* What the task requires:
Determine how many lines of the material hold the word "purple", and answer with the number only.

* Supplied data:
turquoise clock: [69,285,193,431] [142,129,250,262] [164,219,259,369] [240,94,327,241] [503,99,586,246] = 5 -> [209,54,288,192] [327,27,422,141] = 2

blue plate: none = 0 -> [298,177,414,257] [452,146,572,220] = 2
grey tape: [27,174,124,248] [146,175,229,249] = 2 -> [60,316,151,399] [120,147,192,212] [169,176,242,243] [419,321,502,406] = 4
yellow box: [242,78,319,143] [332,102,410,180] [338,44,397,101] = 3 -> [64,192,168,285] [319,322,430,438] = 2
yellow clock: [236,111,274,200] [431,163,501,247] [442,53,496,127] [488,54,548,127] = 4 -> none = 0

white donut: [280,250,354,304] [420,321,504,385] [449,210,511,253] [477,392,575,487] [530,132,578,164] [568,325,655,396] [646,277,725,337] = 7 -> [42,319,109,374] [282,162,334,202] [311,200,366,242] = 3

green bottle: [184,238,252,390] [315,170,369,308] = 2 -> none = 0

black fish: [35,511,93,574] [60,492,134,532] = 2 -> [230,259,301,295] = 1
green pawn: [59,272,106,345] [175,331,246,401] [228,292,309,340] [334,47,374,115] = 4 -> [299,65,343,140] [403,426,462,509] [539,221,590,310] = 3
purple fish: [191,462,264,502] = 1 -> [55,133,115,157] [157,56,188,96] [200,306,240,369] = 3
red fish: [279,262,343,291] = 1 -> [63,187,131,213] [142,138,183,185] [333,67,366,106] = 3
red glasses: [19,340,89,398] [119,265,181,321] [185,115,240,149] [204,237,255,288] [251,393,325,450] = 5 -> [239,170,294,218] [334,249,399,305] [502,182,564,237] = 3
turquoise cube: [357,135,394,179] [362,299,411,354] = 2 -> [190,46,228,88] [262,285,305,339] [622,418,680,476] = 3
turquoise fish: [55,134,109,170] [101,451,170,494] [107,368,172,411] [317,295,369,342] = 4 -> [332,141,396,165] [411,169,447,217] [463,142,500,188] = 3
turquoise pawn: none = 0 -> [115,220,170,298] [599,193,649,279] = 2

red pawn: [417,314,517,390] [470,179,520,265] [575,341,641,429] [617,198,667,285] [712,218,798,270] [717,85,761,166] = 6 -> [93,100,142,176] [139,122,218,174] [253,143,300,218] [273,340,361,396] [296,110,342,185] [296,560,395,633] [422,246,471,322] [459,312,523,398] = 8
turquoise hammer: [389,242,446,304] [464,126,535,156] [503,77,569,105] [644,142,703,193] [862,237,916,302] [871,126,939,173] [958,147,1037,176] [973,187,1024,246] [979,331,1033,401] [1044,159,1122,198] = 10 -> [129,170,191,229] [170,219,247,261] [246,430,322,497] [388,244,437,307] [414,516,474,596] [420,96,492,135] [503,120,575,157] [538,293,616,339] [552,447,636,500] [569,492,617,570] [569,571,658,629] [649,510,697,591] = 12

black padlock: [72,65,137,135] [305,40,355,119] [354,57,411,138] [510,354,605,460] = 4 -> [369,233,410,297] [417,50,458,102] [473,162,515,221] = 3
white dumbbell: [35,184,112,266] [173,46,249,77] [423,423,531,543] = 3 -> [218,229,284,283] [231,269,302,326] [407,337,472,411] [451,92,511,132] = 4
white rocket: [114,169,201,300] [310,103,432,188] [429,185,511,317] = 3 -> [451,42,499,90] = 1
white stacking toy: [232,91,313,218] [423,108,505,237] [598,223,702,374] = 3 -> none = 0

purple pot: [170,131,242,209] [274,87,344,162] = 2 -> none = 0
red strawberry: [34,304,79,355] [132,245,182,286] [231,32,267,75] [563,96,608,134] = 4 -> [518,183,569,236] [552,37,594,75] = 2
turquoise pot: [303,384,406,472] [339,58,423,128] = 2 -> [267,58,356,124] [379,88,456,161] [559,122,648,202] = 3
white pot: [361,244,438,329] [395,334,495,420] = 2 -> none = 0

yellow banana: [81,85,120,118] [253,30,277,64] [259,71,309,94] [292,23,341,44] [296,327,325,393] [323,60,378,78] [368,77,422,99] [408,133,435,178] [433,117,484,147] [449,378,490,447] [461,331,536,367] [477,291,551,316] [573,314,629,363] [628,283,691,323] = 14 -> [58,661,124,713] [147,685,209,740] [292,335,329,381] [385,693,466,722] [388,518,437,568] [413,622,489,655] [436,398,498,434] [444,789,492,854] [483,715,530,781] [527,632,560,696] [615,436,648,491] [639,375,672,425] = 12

* Solution below:
2